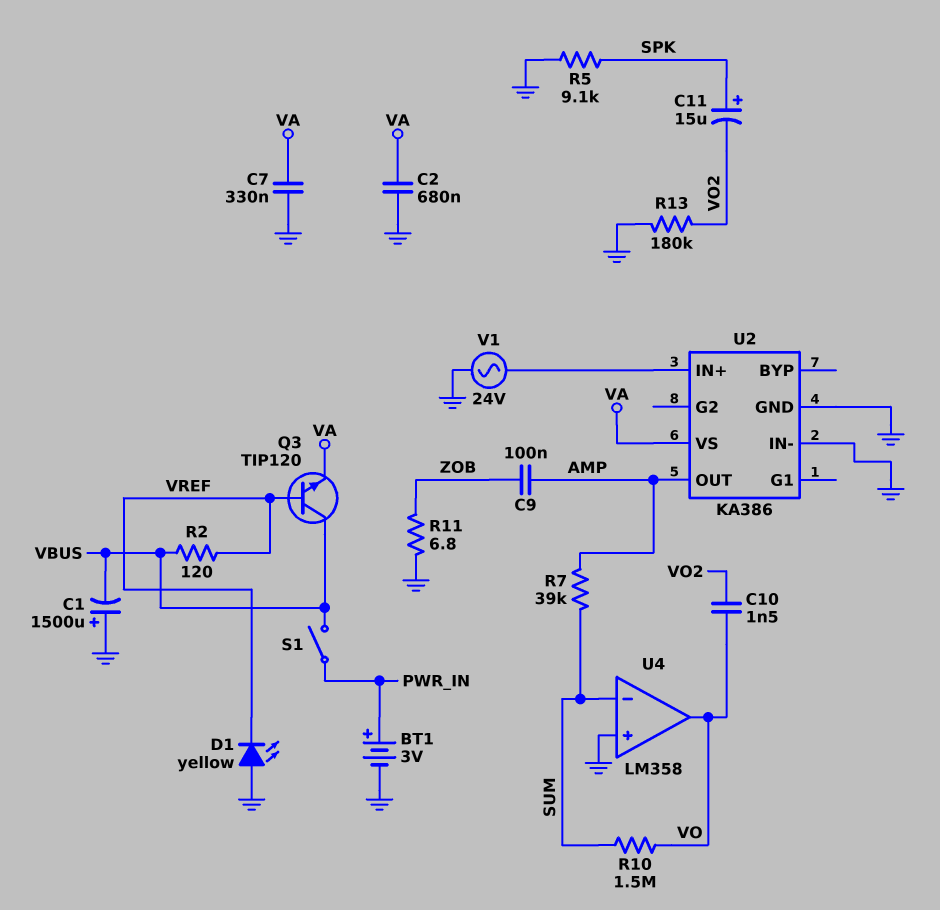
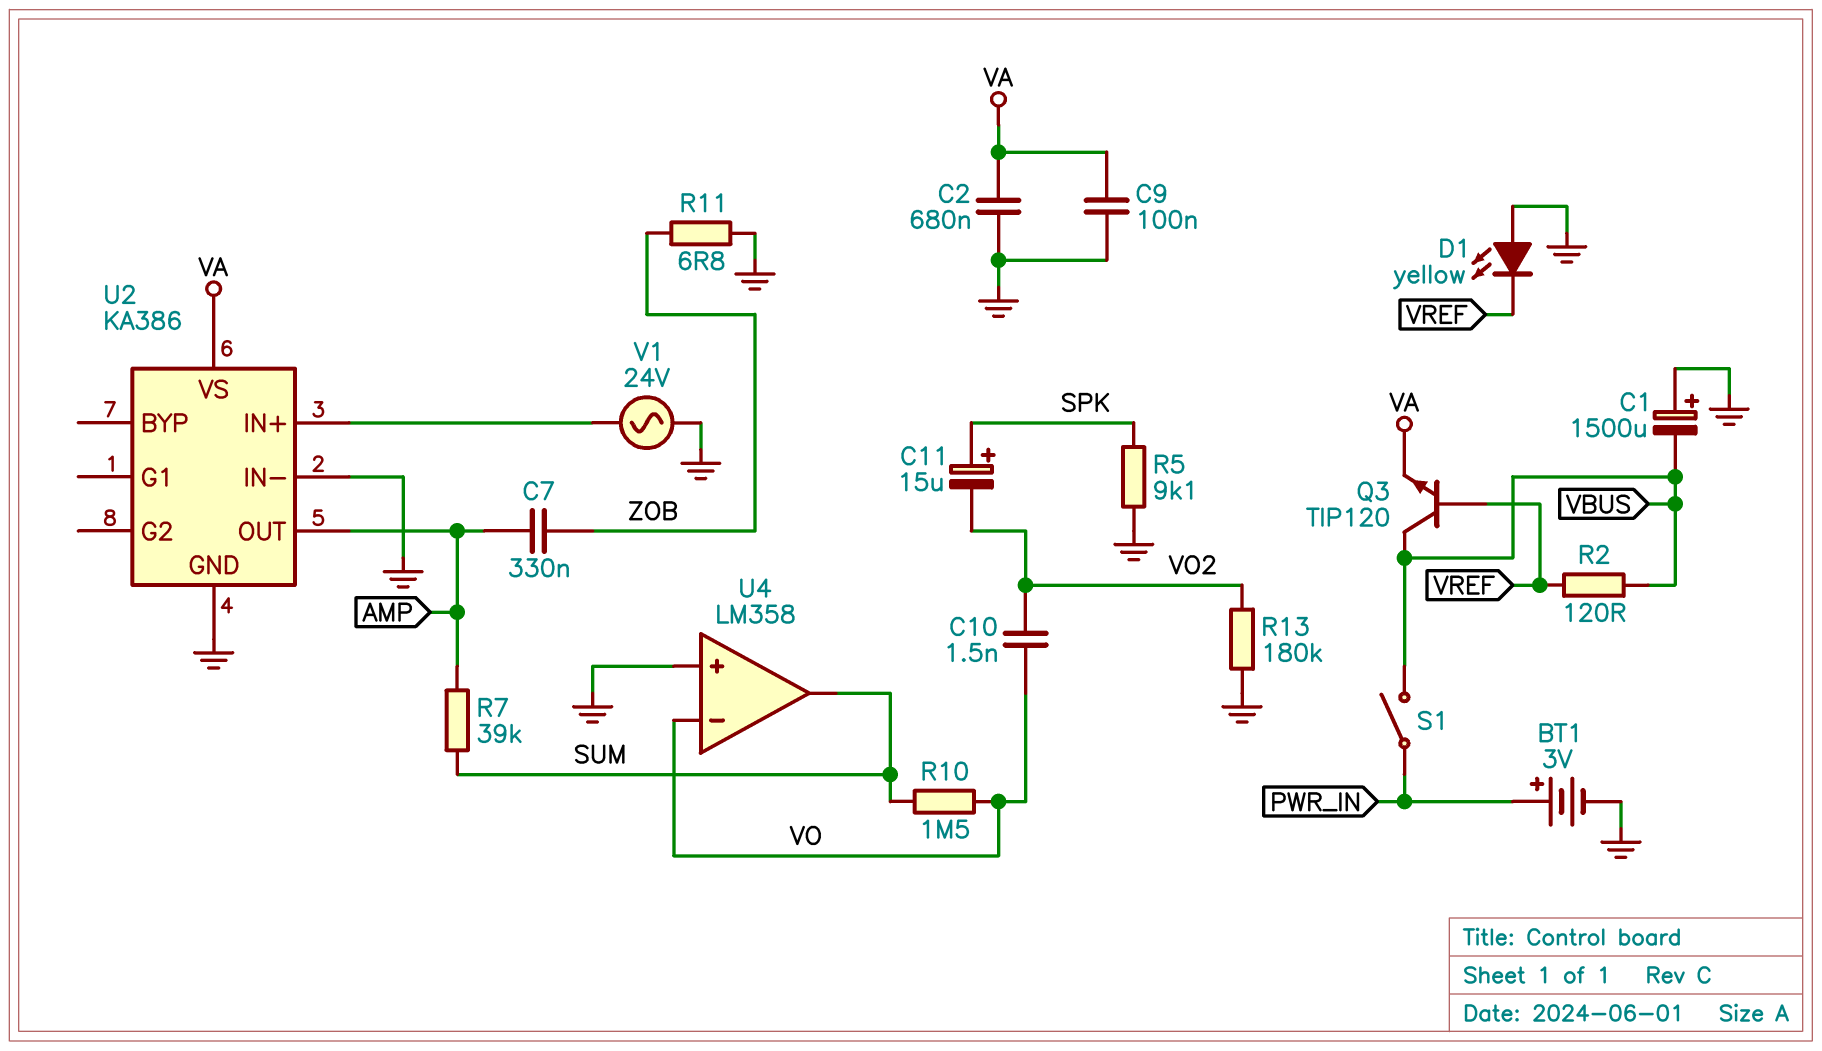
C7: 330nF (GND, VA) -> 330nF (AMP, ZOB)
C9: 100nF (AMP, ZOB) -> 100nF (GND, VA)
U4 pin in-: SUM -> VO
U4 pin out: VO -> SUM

··········

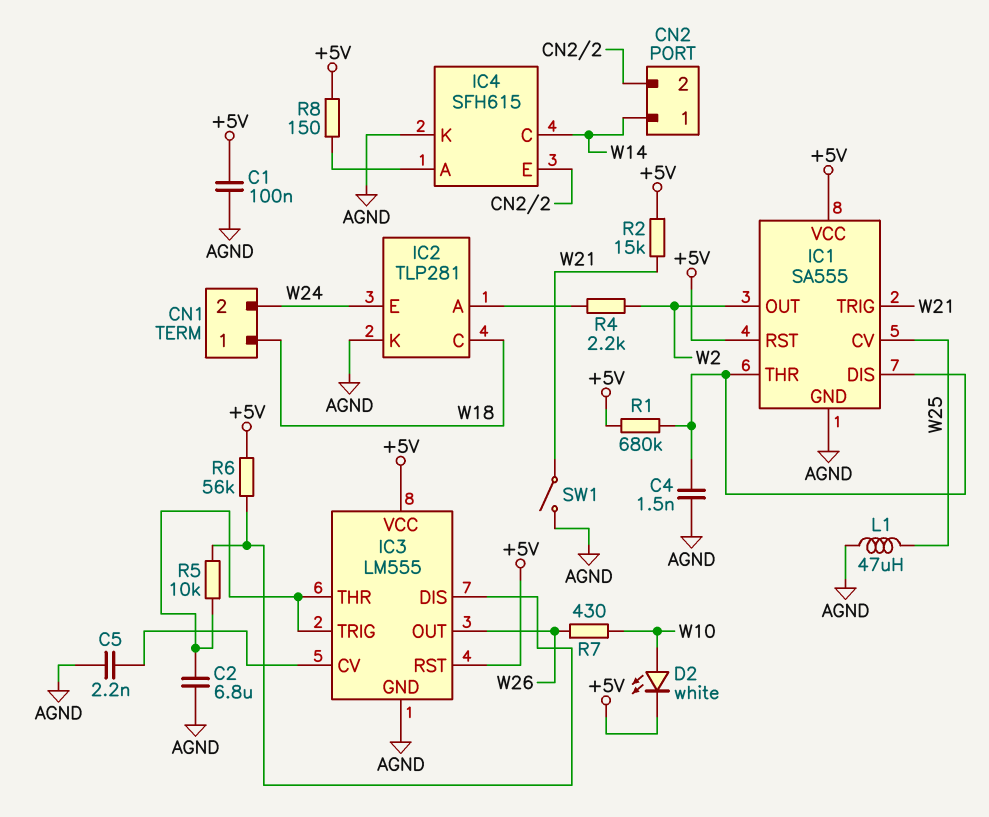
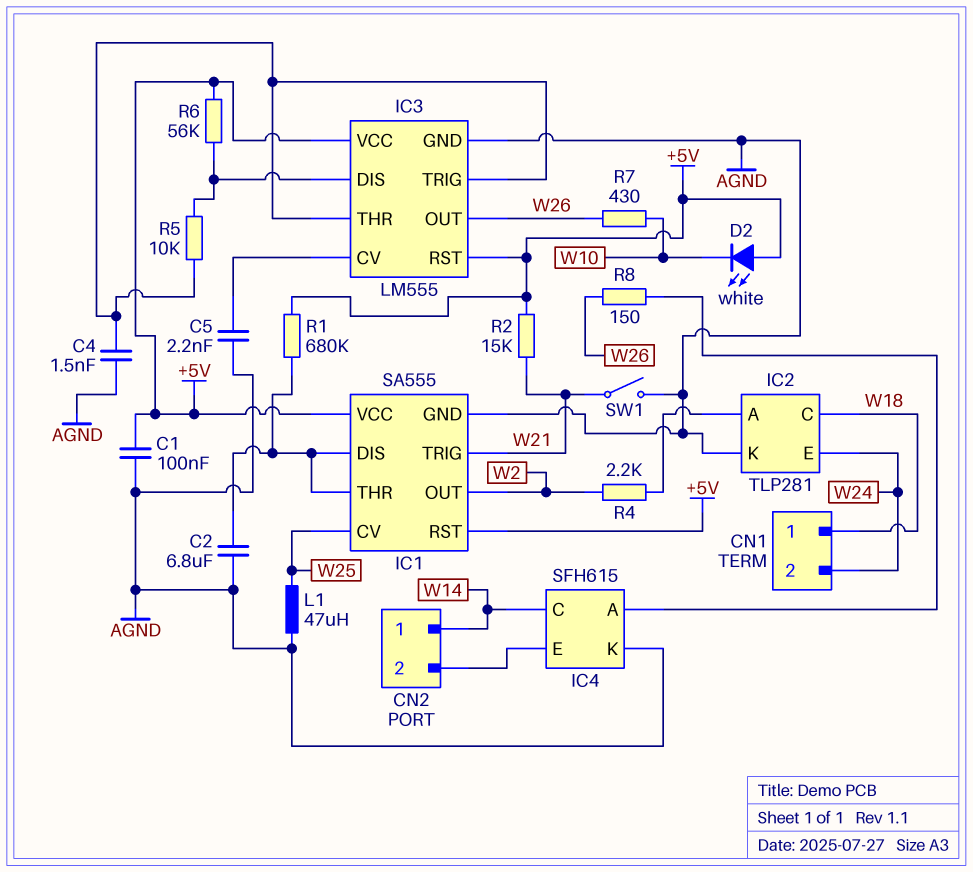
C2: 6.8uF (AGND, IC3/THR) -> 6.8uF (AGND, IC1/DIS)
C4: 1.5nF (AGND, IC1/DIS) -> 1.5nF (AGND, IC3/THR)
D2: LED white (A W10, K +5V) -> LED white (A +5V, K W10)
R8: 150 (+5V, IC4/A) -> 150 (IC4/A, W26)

··········

## EXERCISE DIRECTIONS
For this exercise, repeat exactly the lines of the data above from the one with "D2: LED white" down to the one with "R8: 150 (+5V, IC4/A) -> 150 (IC4/A, W26)", both end lines included.

## TASK RESULT
D2: LED white (A W10, K +5V) -> LED white (A +5V, K W10)
R8: 150 (+5V, IC4/A) -> 150 (IC4/A, W26)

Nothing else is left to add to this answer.